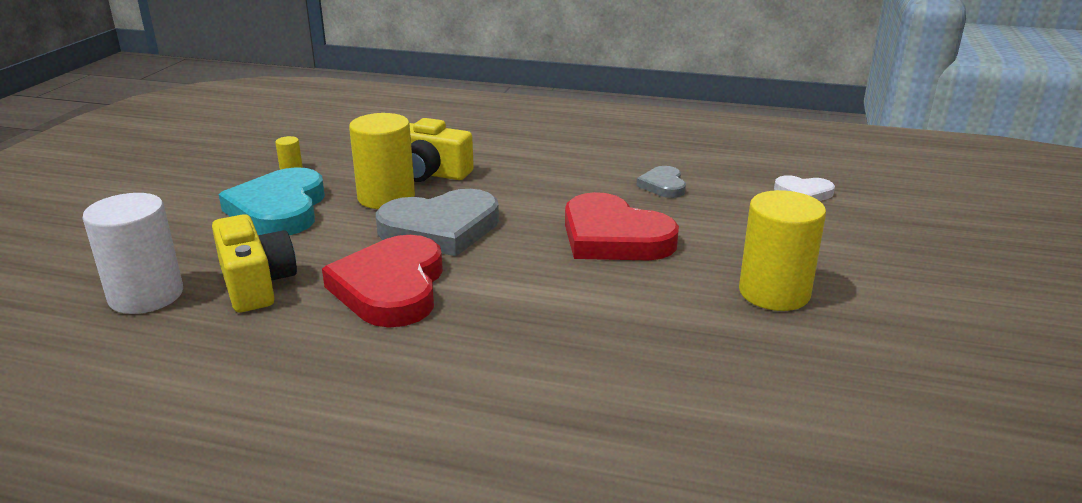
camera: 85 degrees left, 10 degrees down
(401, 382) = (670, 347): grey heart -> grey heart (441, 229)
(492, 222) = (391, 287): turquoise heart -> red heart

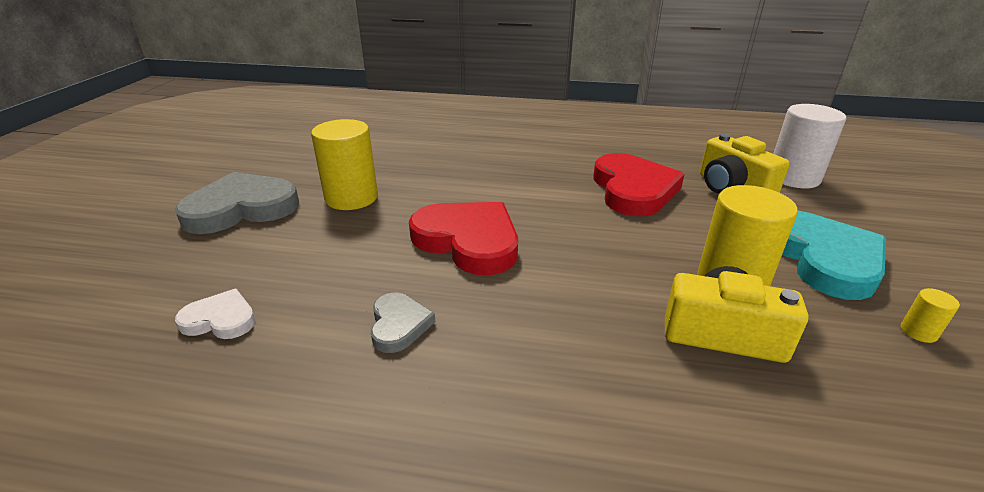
camera: 175 degrees right, 5 degrees up
(441, 229) = (636, 242): grey heart -> grey heart (241, 208)

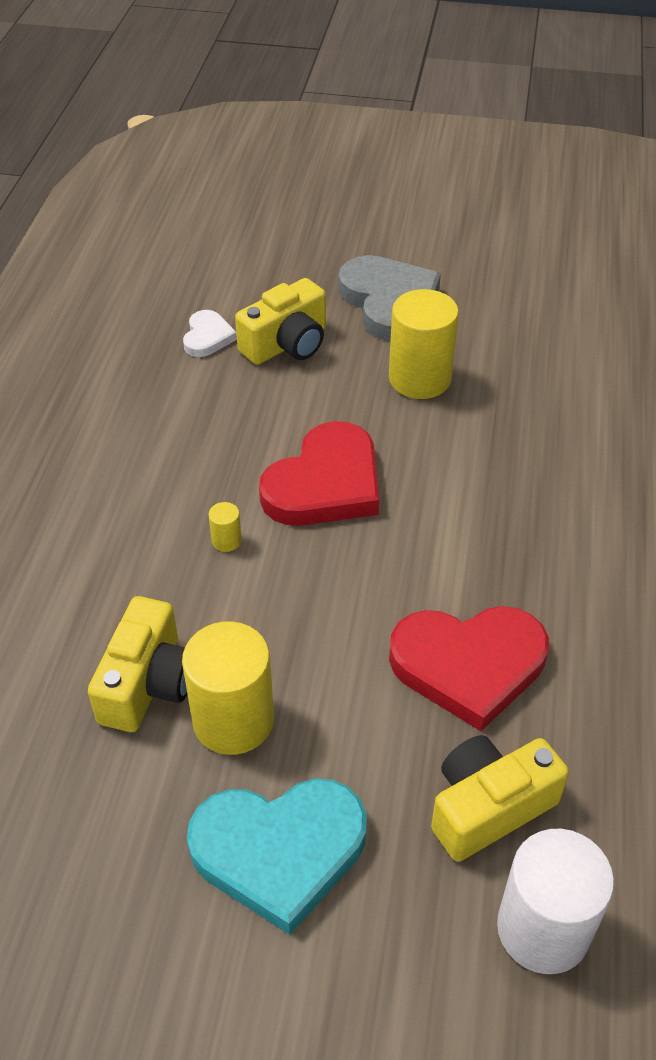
camera: 90 degrees right, 15 degrees up
(267, 263) = (287, 344): none -> yellow camera
(399, 325) = (189, 442): grey heart -> none
(918, 332) = (126, 884): yellow cylinder -> yellow cylinder (226, 540)

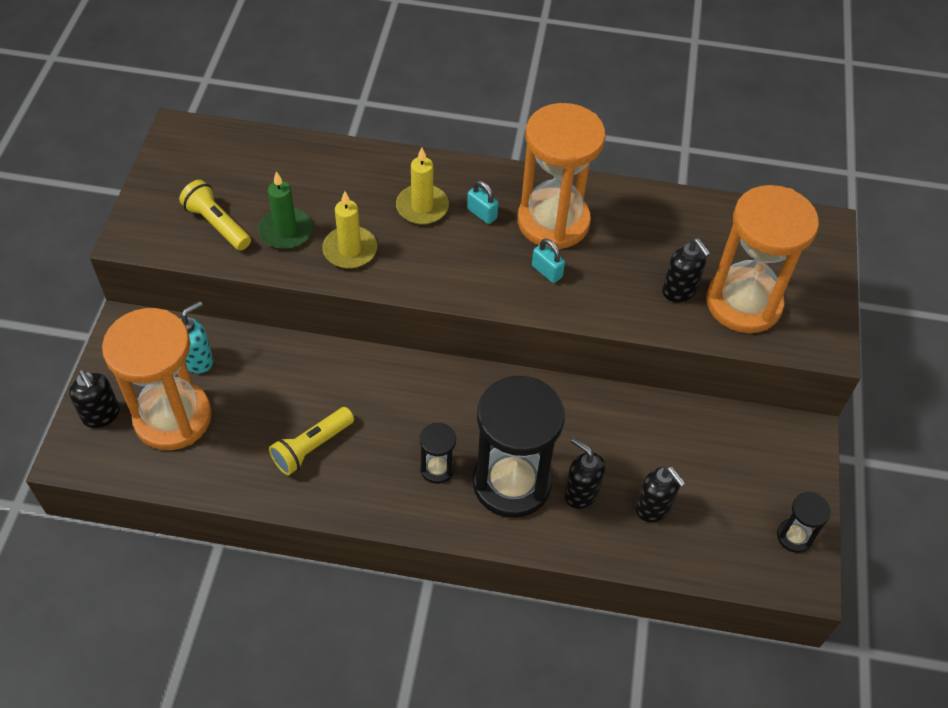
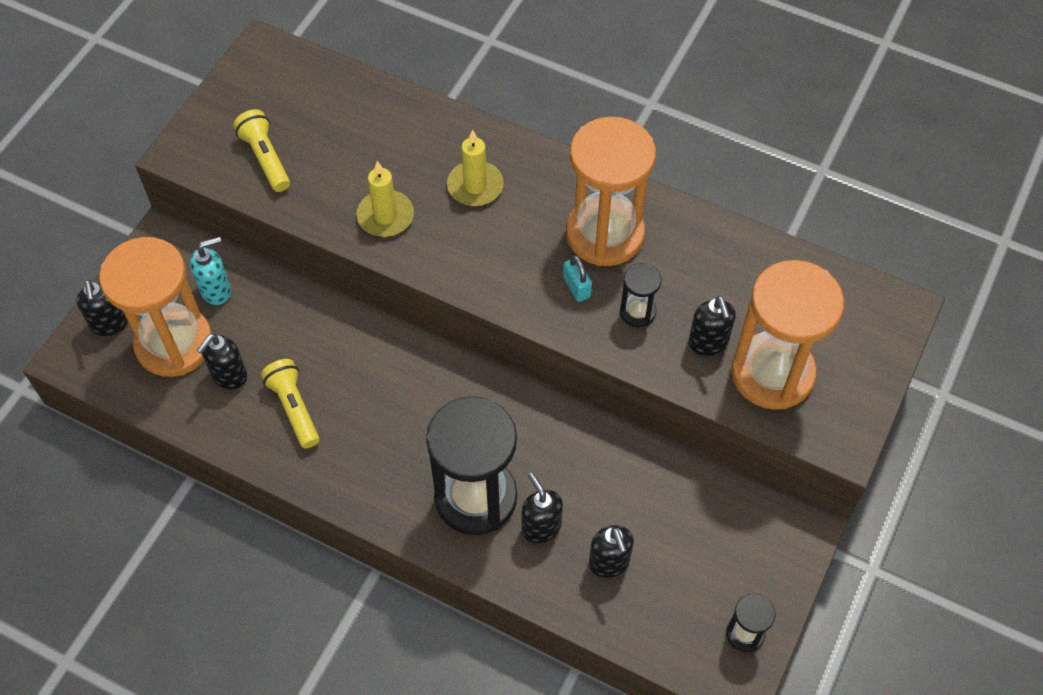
camera: 20 degrees right, 5 degrees up
(238, 434) = (229, 376): none -> black soap dispenser
(286, 231) = (329, 181): green candle -> none
(311, 447) = (294, 408): yellow flashlight -> yellow flashlight turned 90 degrees clockwise
(437, 468) = (408, 462): black hourglass -> black hourglass (637, 312)
(482, 213) = (534, 207): turquoise padlock -> none

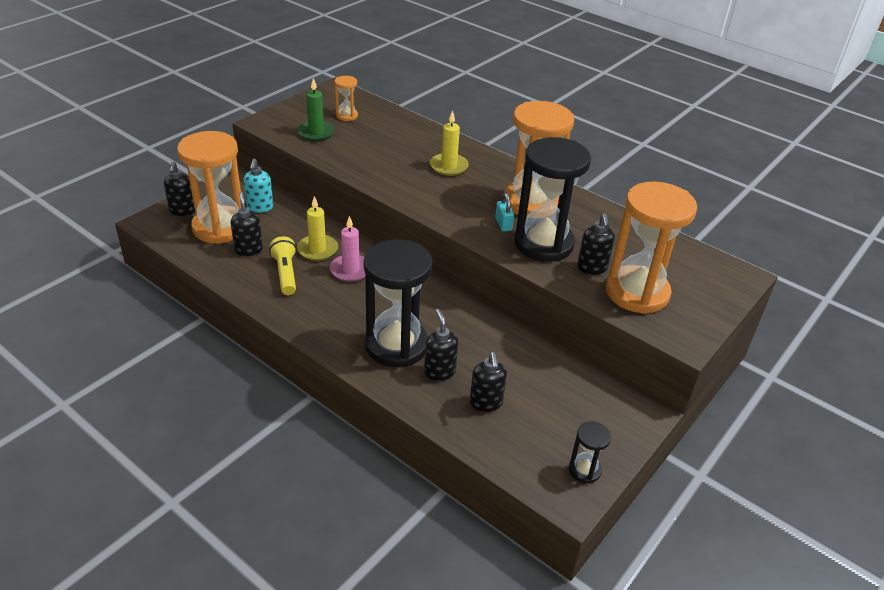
camera: 10 degrees right, 20 degrees down
(216, 290) = (260, 207): turquoise soap dispenser -> turquoise soap dispenser turned 105 degrees clockwise
(229, 376) = (249, 249): black soap dispenser -> black soap dispenser turned 120 degrees clockwise
(266, 158) = (316, 133): yellow flashlight -> green candle
(298, 108) = (346, 116): none -> orange hourglass
(379, 380) = (351, 270): none -> pink candle
(385, 216) = (383, 170): yellow candle -> yellow candle (317, 250)
(637, 312) = (543, 244): black hourglass -> black hourglass, size x2.24

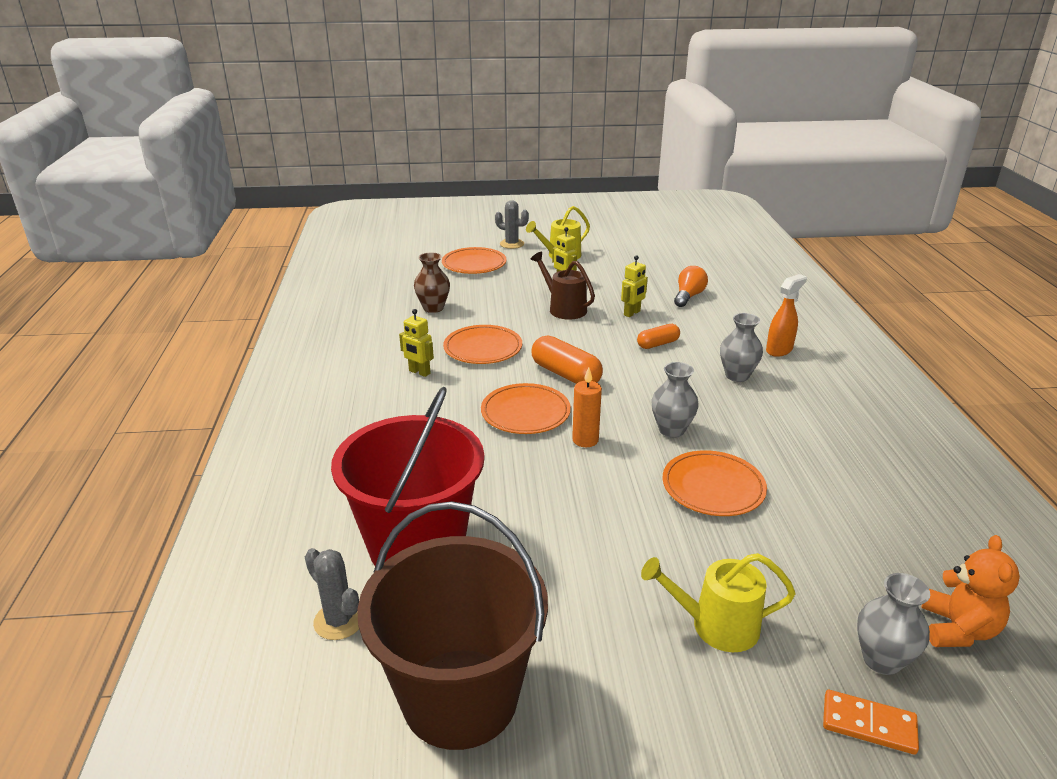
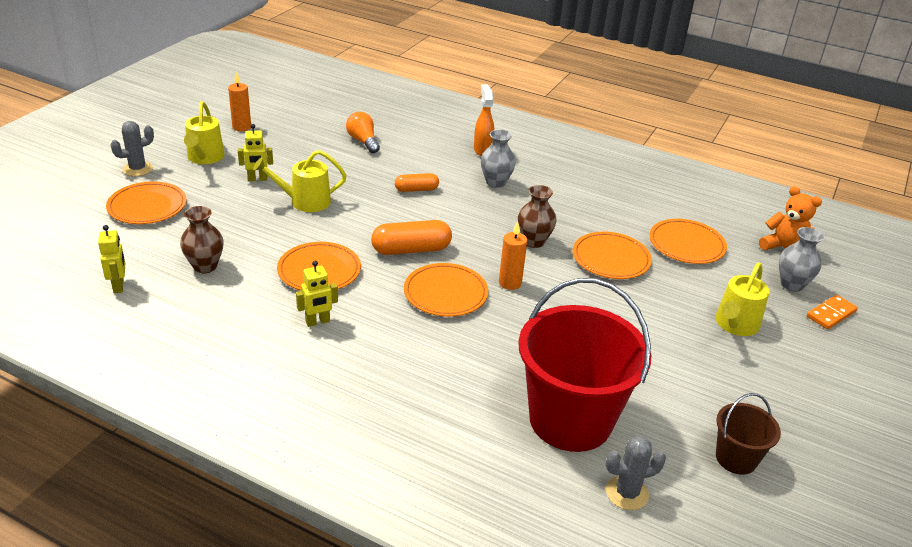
camera: 60 degrees left, 5 degrees up
(460, 697) = (736, 458): brown bucket -> brown bucket, size x0.48
(564, 309) = (305, 201): brown watering can -> yellow watering can
(621, 250) = (241, 127): none -> orange candle
(632, 313) = (356, 176): yellow robot -> yellow robot (119, 286)
(658, 344) = (416, 189): orange capsule -> orange capsule turned 75 degrees clockwise
(671, 430) = (533, 241): grey vase -> brown vase
(826, 535) = (686, 245): none -> orange plate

· · ·

YOUR OBJECTIVE. Transcribe every line of the listing above exactly; skip the pictures.

RESPONSE.
camera: 85 degrees left, 10 degrees down
(401, 382) = (670, 347): grey heart -> grey heart (441, 229)
(492, 222) = (391, 287): turquoise heart -> red heart

camera: 175 degrees right, 5 degrees up
(441, 229) = (636, 242): grey heart -> grey heart (241, 208)

camera: 90 degrees right, 15 degrees up
(267, 263) = (287, 344): none -> yellow camera
(399, 325) = (189, 442): grey heart -> none
(918, 332) = (126, 884): yellow cylinder -> yellow cylinder (226, 540)

camera: 20 degrees right, 5 degrees up
(238, 434) = (229, 376): none -> black soap dispenser
(286, 231) = (329, 181): green candle -> none
(311, 447) = (294, 408): yellow flashlight -> yellow flashlight turned 90 degrees clockwise
(437, 468) = (408, 462): black hourglass -> black hourglass (637, 312)
(482, 213) = (534, 207): turquoise padlock -> none

camera: 10 degrees right, 20 degrees down
(216, 290) = (260, 207): turquoise soap dispenser -> turquoise soap dispenser turned 105 degrees clockwise
(229, 376) = (249, 249): black soap dispenser -> black soap dispenser turned 120 degrees clockwise
(266, 158) = (316, 133): yellow flashlight -> green candle
(298, 108) = (346, 116): none -> orange hourglass
(379, 380) = (351, 270): none -> pink candle
(385, 216) = (383, 170): yellow candle -> yellow candle (317, 250)
(637, 312) = (543, 244): black hourglass -> black hourglass, size x2.24

camera: 60 degrees left, 5 degrees up
(460, 697) = (736, 458): brown bucket -> brown bucket, size x0.48
(564, 309) = (305, 201): brown watering can -> yellow watering can
(621, 250) = (241, 127): none -> orange candle
(632, 313) = (356, 176): yellow robot -> yellow robot (119, 286)
(658, 344) = (416, 189): orange capsule -> orange capsule turned 75 degrees clockwise
(671, 430) = (533, 241): grey vase -> brown vase
(826, 535) = (686, 245): none -> orange plate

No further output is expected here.